What is required ▸ For every entry below, give it back exactly and leave out any image.

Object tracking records

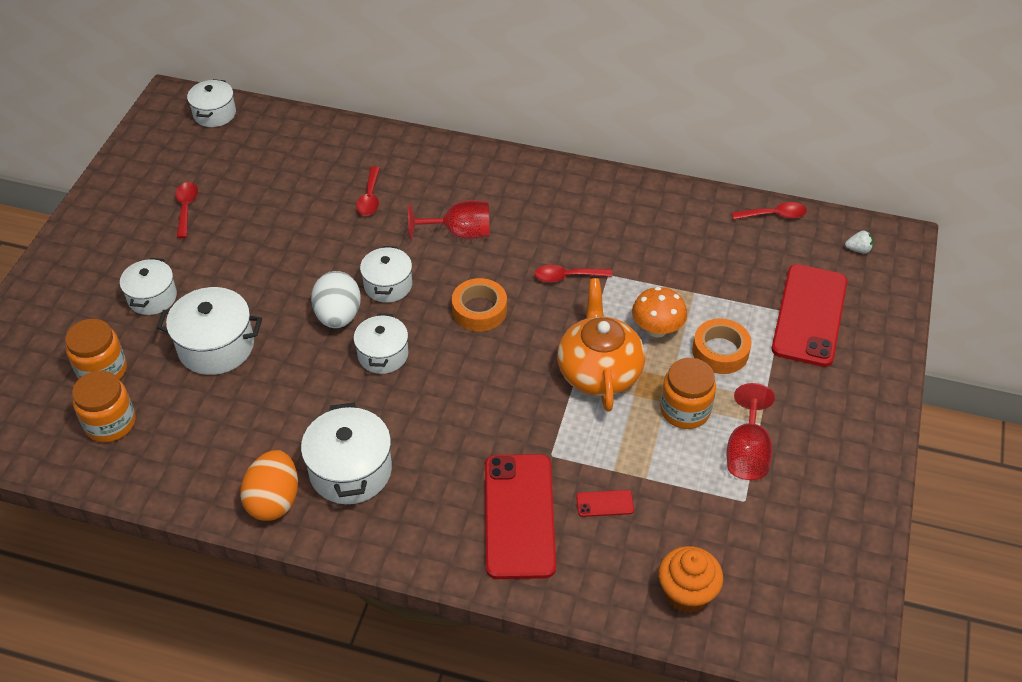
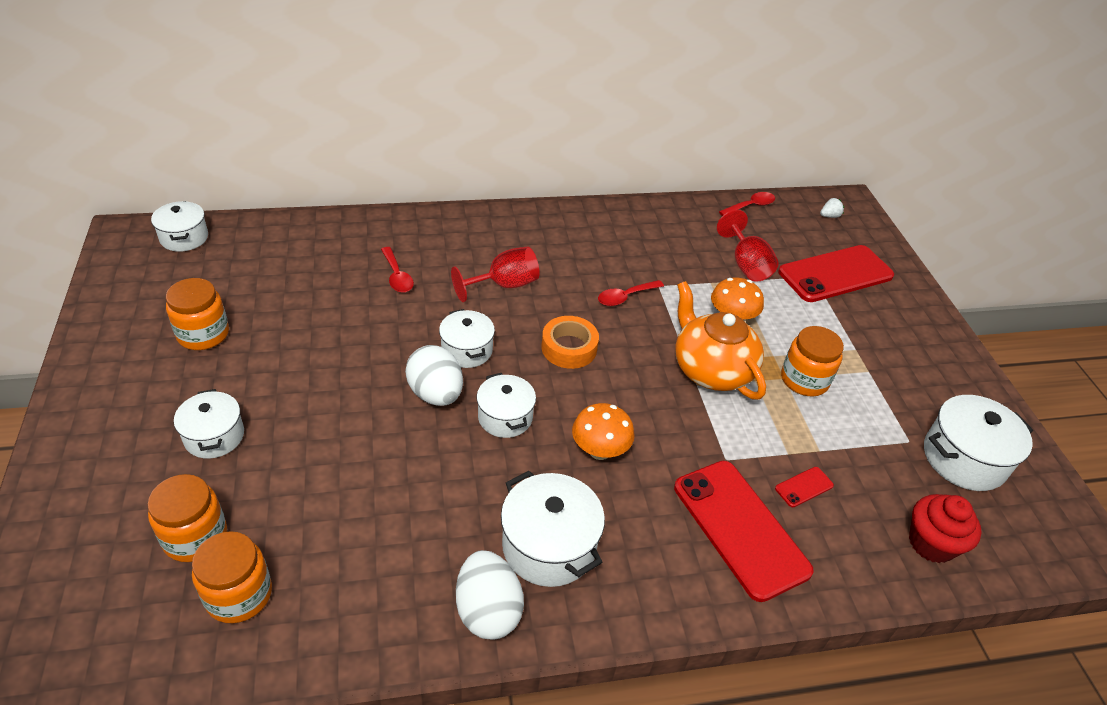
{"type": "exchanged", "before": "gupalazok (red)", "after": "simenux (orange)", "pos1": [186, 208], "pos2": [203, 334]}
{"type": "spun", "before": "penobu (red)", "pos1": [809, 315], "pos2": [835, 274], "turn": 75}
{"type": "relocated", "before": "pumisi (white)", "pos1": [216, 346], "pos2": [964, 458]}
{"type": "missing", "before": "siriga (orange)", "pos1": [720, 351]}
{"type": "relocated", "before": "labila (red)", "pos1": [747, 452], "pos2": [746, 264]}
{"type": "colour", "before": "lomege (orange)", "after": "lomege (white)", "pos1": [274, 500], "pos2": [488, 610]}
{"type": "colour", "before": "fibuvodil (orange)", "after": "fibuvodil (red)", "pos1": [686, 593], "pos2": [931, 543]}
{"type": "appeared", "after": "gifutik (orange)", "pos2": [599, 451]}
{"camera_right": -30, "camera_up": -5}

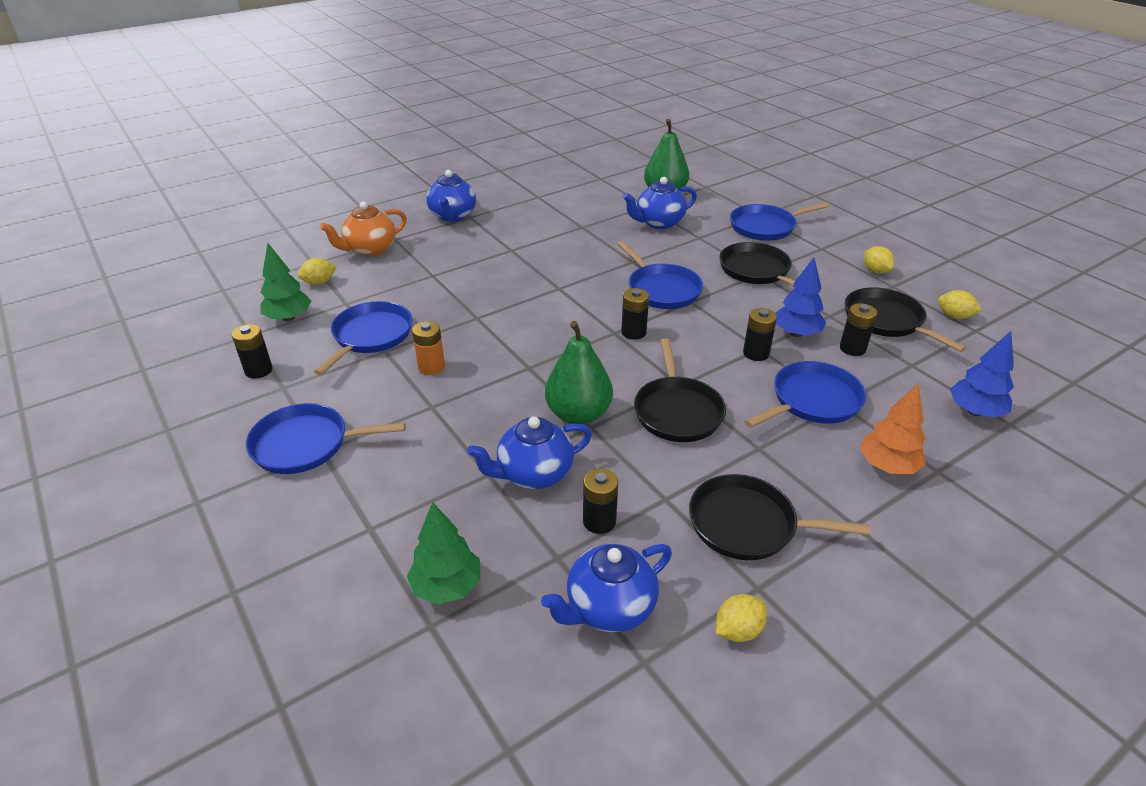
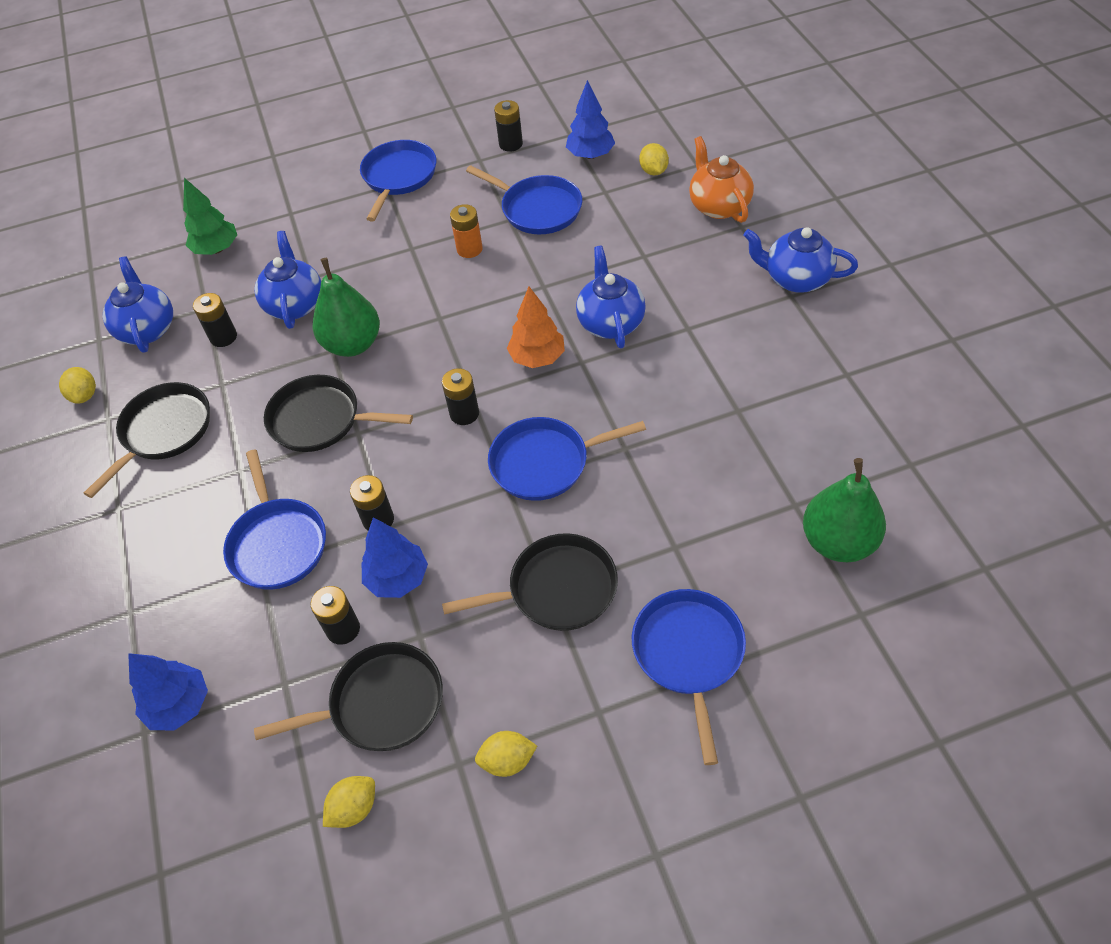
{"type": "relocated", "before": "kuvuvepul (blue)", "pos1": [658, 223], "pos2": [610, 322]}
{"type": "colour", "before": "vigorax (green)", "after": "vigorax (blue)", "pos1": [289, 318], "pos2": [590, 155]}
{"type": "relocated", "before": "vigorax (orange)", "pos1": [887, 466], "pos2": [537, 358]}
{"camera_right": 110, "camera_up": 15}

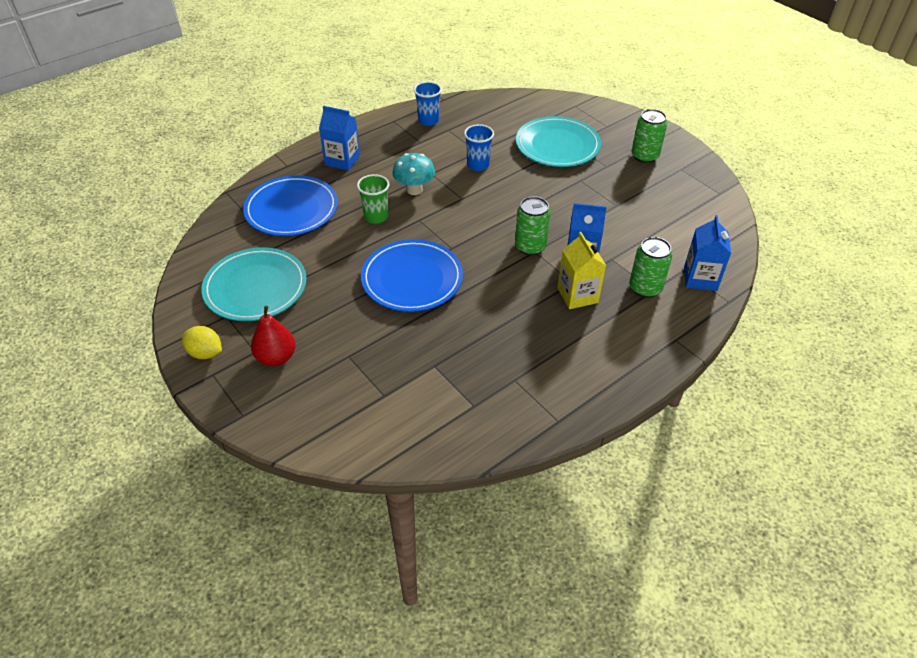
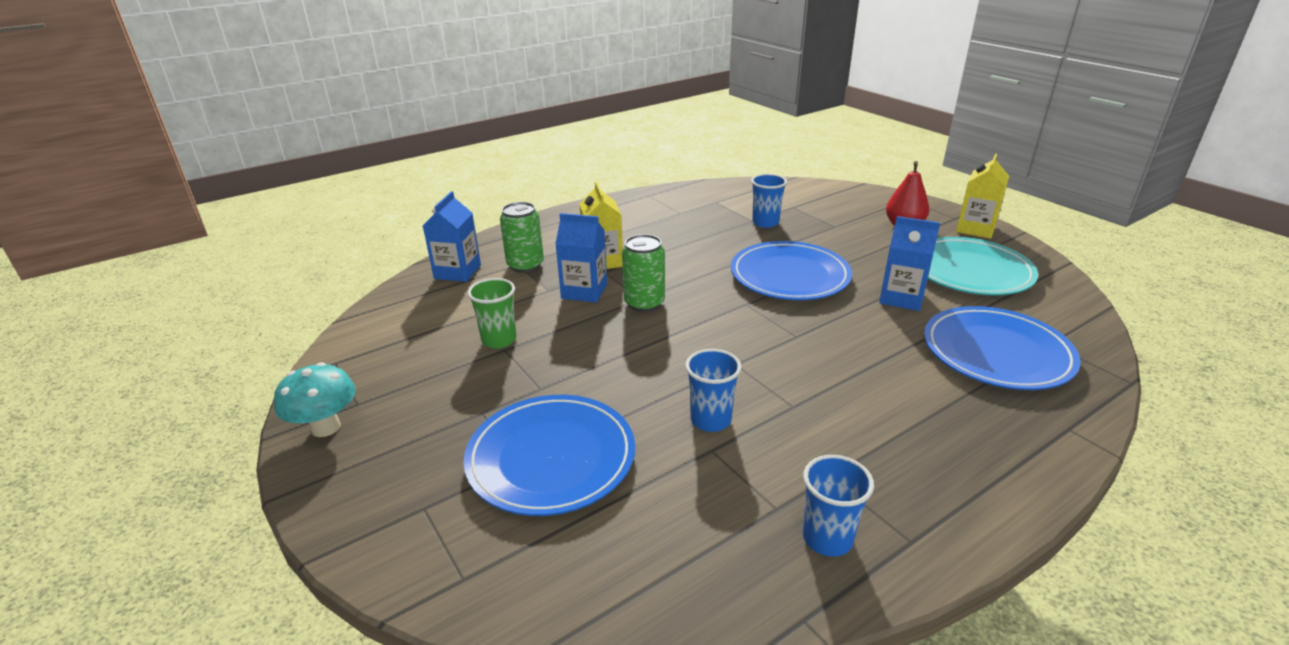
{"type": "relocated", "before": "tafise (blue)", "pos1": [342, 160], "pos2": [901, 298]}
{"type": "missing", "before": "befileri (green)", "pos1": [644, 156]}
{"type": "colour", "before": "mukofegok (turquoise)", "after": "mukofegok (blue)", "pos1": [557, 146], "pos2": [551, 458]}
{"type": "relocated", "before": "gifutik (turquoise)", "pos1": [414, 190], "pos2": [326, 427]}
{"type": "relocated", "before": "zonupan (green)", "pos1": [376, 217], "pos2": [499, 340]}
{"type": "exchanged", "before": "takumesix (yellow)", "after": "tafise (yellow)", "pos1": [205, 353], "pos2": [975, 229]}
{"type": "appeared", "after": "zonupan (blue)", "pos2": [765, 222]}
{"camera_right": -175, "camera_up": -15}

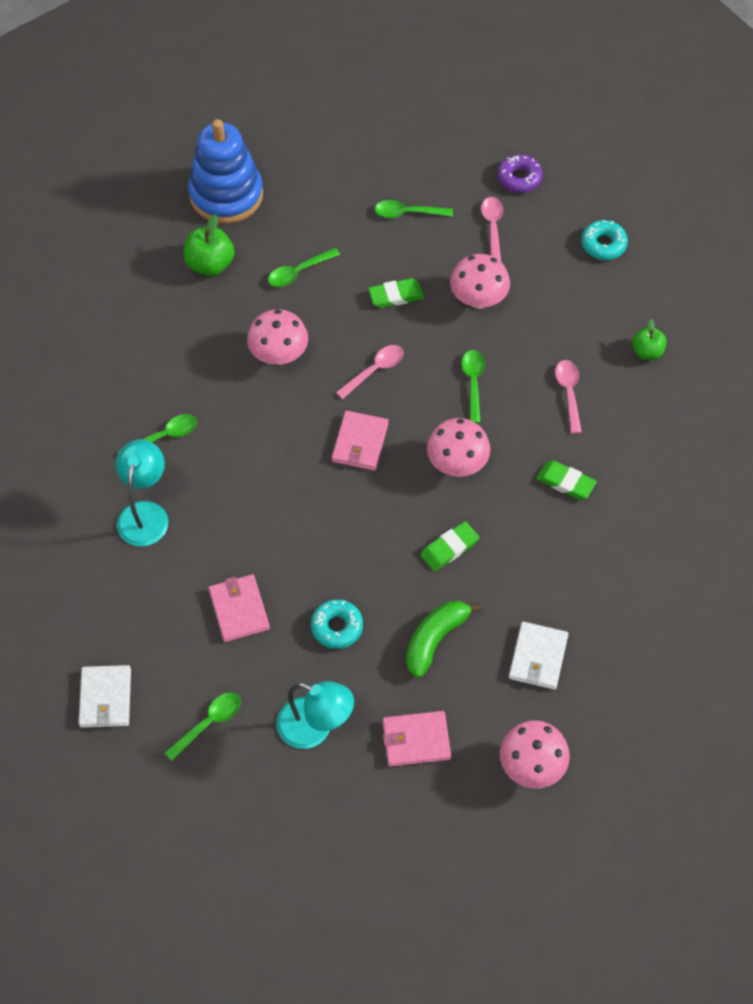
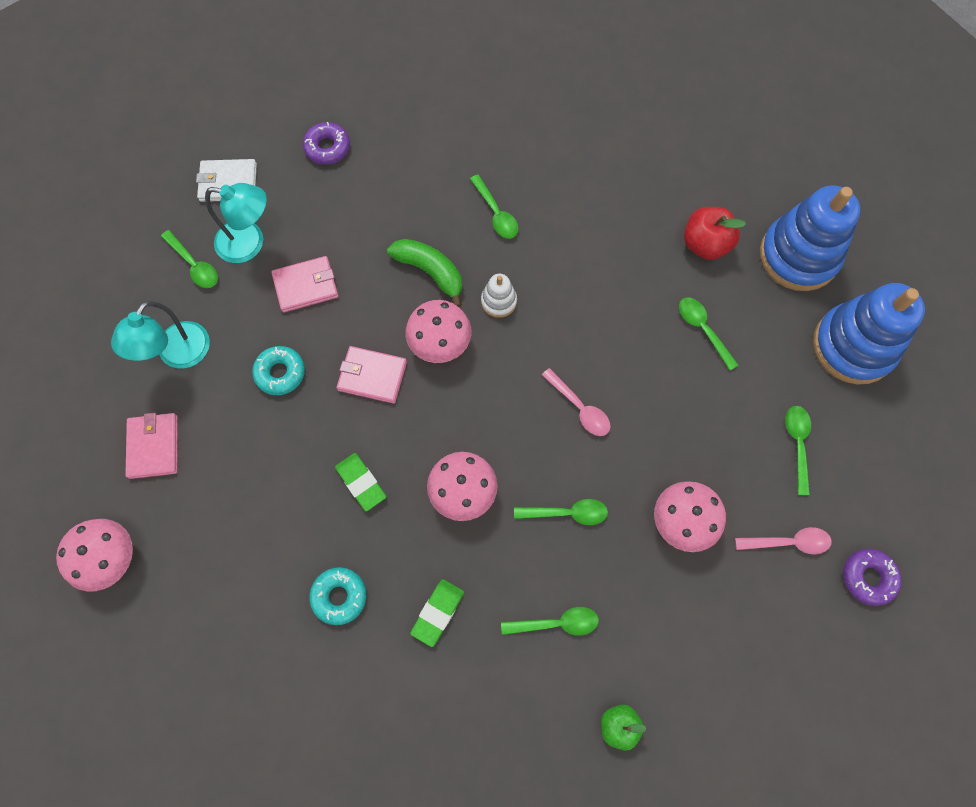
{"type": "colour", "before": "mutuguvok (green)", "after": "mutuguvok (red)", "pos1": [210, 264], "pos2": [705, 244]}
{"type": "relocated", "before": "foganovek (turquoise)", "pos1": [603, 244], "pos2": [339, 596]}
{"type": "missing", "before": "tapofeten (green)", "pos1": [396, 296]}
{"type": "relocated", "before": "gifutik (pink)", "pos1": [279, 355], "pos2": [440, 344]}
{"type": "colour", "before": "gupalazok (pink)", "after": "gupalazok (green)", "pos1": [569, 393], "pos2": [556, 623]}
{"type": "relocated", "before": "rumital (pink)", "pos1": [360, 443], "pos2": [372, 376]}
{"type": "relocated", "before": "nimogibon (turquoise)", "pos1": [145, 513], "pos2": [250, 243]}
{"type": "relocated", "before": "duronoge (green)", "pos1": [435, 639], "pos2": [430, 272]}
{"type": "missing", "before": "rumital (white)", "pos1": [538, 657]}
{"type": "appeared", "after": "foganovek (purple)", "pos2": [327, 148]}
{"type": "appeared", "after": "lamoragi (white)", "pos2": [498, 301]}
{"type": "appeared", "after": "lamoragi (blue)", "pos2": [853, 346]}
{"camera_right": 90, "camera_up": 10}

Written solution ▸
{"type": "exchanged", "before": "gupalazok (red)", "after": "simenux (orange)", "pos1": [186, 208], "pos2": [203, 334]}
{"type": "spun", "before": "penobu (red)", "pos1": [809, 315], "pos2": [835, 274], "turn": 75}
{"type": "relocated", "before": "pumisi (white)", "pos1": [216, 346], "pos2": [964, 458]}
{"type": "missing", "before": "siriga (orange)", "pos1": [720, 351]}
{"type": "relocated", "before": "labila (red)", "pos1": [747, 452], "pos2": [746, 264]}
{"type": "colour", "before": "lomege (orange)", "after": "lomege (white)", "pos1": [274, 500], "pos2": [488, 610]}
{"type": "colour", "before": "fibuvodil (orange)", "after": "fibuvodil (red)", "pos1": [686, 593], "pos2": [931, 543]}
{"type": "appeared", "after": "gifutik (orange)", "pos2": [599, 451]}
{"camera_right": -30, "camera_up": -5}

{"type": "relocated", "before": "kuvuvepul (blue)", "pos1": [658, 223], "pos2": [610, 322]}
{"type": "colour", "before": "vigorax (green)", "after": "vigorax (blue)", "pos1": [289, 318], "pos2": [590, 155]}
{"type": "relocated", "before": "vigorax (orange)", "pos1": [887, 466], "pos2": [537, 358]}
{"camera_right": 110, "camera_up": 15}

{"type": "relocated", "before": "tafise (blue)", "pos1": [342, 160], "pos2": [901, 298]}
{"type": "missing", "before": "befileri (green)", "pos1": [644, 156]}
{"type": "colour", "before": "mukofegok (turquoise)", "after": "mukofegok (blue)", "pos1": [557, 146], "pos2": [551, 458]}
{"type": "relocated", "before": "gifutik (turquoise)", "pos1": [414, 190], "pos2": [326, 427]}
{"type": "relocated", "before": "zonupan (green)", "pos1": [376, 217], "pos2": [499, 340]}
{"type": "exchanged", "before": "takumesix (yellow)", "after": "tafise (yellow)", "pos1": [205, 353], "pos2": [975, 229]}
{"type": "appeared", "after": "zonupan (blue)", "pos2": [765, 222]}
{"camera_right": -175, "camera_up": -15}

{"type": "colour", "before": "mutuguvok (green)", "after": "mutuguvok (red)", "pos1": [210, 264], "pos2": [705, 244]}
{"type": "relocated", "before": "foganovek (turquoise)", "pos1": [603, 244], "pos2": [339, 596]}
{"type": "missing", "before": "tapofeten (green)", "pos1": [396, 296]}
{"type": "relocated", "before": "gifutik (pink)", "pos1": [279, 355], "pos2": [440, 344]}
{"type": "colour", "before": "gupalazok (pink)", "after": "gupalazok (green)", "pos1": [569, 393], "pos2": [556, 623]}
{"type": "relocated", "before": "rumital (pink)", "pos1": [360, 443], "pos2": [372, 376]}
{"type": "relocated", "before": "nimogibon (turquoise)", "pos1": [145, 513], "pos2": [250, 243]}
{"type": "relocated", "before": "duronoge (green)", "pos1": [435, 639], "pos2": [430, 272]}
{"type": "missing", "before": "rumital (white)", "pos1": [538, 657]}
{"type": "appeared", "after": "foganovek (purple)", "pos2": [327, 148]}
{"type": "appeared", "after": "lamoragi (white)", "pos2": [498, 301]}
{"type": "appeared", "after": "lamoragi (blue)", "pos2": [853, 346]}
{"camera_right": 90, "camera_up": 10}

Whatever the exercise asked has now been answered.